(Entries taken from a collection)

☆ ☆ ☆ ☆ ☆

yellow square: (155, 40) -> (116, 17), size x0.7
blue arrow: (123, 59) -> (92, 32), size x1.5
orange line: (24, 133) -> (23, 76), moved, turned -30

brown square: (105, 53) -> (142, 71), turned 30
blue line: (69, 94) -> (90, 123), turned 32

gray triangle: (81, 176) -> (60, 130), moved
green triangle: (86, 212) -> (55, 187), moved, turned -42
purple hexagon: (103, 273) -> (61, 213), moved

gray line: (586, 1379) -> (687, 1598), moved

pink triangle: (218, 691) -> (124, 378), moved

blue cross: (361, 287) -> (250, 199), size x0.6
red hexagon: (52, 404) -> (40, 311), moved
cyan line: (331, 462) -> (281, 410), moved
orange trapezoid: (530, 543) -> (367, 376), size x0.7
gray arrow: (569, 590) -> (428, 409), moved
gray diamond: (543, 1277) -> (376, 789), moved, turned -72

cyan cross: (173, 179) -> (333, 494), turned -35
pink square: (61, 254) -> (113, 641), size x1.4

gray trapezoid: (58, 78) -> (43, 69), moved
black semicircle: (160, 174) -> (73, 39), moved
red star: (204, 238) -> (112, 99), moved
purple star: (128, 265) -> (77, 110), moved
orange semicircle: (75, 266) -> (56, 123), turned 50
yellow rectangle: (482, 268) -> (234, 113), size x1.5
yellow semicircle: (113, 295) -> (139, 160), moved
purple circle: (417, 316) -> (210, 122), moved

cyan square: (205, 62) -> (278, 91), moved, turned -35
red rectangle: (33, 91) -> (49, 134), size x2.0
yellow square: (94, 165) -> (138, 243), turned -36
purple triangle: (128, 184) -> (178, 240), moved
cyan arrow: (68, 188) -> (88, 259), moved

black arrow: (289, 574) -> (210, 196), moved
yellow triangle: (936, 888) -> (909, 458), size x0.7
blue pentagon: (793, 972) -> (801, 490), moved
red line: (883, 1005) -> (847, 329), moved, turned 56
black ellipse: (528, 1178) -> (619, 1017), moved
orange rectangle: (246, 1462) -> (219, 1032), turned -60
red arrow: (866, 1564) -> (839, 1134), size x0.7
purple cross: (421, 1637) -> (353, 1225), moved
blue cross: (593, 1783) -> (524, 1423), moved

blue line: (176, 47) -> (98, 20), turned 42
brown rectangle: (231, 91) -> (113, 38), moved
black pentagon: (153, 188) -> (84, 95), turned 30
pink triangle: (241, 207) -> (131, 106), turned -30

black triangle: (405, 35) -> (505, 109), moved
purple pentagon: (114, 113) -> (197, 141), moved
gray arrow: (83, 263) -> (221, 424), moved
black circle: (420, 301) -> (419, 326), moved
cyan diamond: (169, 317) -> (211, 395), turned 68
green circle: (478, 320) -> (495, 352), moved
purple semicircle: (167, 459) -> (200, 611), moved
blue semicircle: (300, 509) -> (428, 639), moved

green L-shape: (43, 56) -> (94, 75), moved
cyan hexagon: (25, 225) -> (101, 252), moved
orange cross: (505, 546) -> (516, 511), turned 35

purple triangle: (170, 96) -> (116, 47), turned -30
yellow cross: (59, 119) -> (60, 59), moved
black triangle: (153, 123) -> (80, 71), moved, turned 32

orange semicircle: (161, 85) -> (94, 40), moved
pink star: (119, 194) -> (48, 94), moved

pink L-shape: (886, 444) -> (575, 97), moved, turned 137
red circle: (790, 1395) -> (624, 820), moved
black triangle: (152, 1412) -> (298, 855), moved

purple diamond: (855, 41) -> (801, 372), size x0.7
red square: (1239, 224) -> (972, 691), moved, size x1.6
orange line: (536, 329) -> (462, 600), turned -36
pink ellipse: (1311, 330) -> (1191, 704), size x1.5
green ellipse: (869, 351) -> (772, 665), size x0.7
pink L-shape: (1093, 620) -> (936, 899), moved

☆ ☆ ☆ ☆ ☆

Exercise brief: Please restate the preceding entries word for word.

Solution below:
yellow square: (155, 40) -> (116, 17), size x0.7
blue arrow: (123, 59) -> (92, 32), size x1.5
orange line: (24, 133) -> (23, 76), moved, turned -30

brown square: (105, 53) -> (142, 71), turned 30
blue line: (69, 94) -> (90, 123), turned 32

gray triangle: (81, 176) -> (60, 130), moved
green triangle: (86, 212) -> (55, 187), moved, turned -42
purple hexagon: (103, 273) -> (61, 213), moved

gray line: (586, 1379) -> (687, 1598), moved

pink triangle: (218, 691) -> (124, 378), moved

blue cross: (361, 287) -> (250, 199), size x0.6
red hexagon: (52, 404) -> (40, 311), moved
cyan line: (331, 462) -> (281, 410), moved
orange trapezoid: (530, 543) -> (367, 376), size x0.7
gray arrow: (569, 590) -> (428, 409), moved
gray diamond: (543, 1277) -> (376, 789), moved, turned -72

cyan cross: (173, 179) -> (333, 494), turned -35
pink square: (61, 254) -> (113, 641), size x1.4

gray trapezoid: (58, 78) -> (43, 69), moved
black semicircle: (160, 174) -> (73, 39), moved
red star: (204, 238) -> (112, 99), moved
purple star: (128, 265) -> (77, 110), moved
orange semicircle: (75, 266) -> (56, 123), turned 50
yellow rectangle: (482, 268) -> (234, 113), size x1.5
yellow semicircle: (113, 295) -> (139, 160), moved
purple circle: (417, 316) -> (210, 122), moved

cyan square: (205, 62) -> (278, 91), moved, turned -35
red rectangle: (33, 91) -> (49, 134), size x2.0
yellow square: (94, 165) -> (138, 243), turned -36
purple triangle: (128, 184) -> (178, 240), moved
cyan arrow: (68, 188) -> (88, 259), moved

black arrow: (289, 574) -> (210, 196), moved
yellow triangle: (936, 888) -> (909, 458), size x0.7
blue pentagon: (793, 972) -> (801, 490), moved
red line: (883, 1005) -> (847, 329), moved, turned 56
black ellipse: (528, 1178) -> (619, 1017), moved
orange rectangle: (246, 1462) -> (219, 1032), turned -60
red arrow: (866, 1564) -> (839, 1134), size x0.7
purple cross: (421, 1637) -> (353, 1225), moved
blue cross: (593, 1783) -> (524, 1423), moved

blue line: (176, 47) -> (98, 20), turned 42
brown rectangle: (231, 91) -> (113, 38), moved
black pentagon: (153, 188) -> (84, 95), turned 30
pink triangle: (241, 207) -> (131, 106), turned -30

black triangle: (405, 35) -> (505, 109), moved
purple pentagon: (114, 113) -> (197, 141), moved
gray arrow: (83, 263) -> (221, 424), moved
black circle: (420, 301) -> (419, 326), moved
cyan diamond: (169, 317) -> (211, 395), turned 68
green circle: (478, 320) -> (495, 352), moved
purple semicircle: (167, 459) -> (200, 611), moved
blue semicircle: (300, 509) -> (428, 639), moved

green L-shape: (43, 56) -> (94, 75), moved
cyan hexagon: (25, 225) -> (101, 252), moved
orange cross: (505, 546) -> (516, 511), turned 35

purple triangle: (170, 96) -> (116, 47), turned -30
yellow cross: (59, 119) -> (60, 59), moved
black triangle: (153, 123) -> (80, 71), moved, turned 32

orange semicircle: (161, 85) -> (94, 40), moved
pink star: (119, 194) -> (48, 94), moved

pink L-shape: (886, 444) -> (575, 97), moved, turned 137
red circle: (790, 1395) -> (624, 820), moved
black triangle: (152, 1412) -> (298, 855), moved

purple diamond: (855, 41) -> (801, 372), size x0.7
red square: (1239, 224) -> (972, 691), moved, size x1.6
orange line: (536, 329) -> (462, 600), turned -36
pink ellipse: (1311, 330) -> (1191, 704), size x1.5
green ellipse: (869, 351) -> (772, 665), size x0.7
pink L-shape: (1093, 620) -> (936, 899), moved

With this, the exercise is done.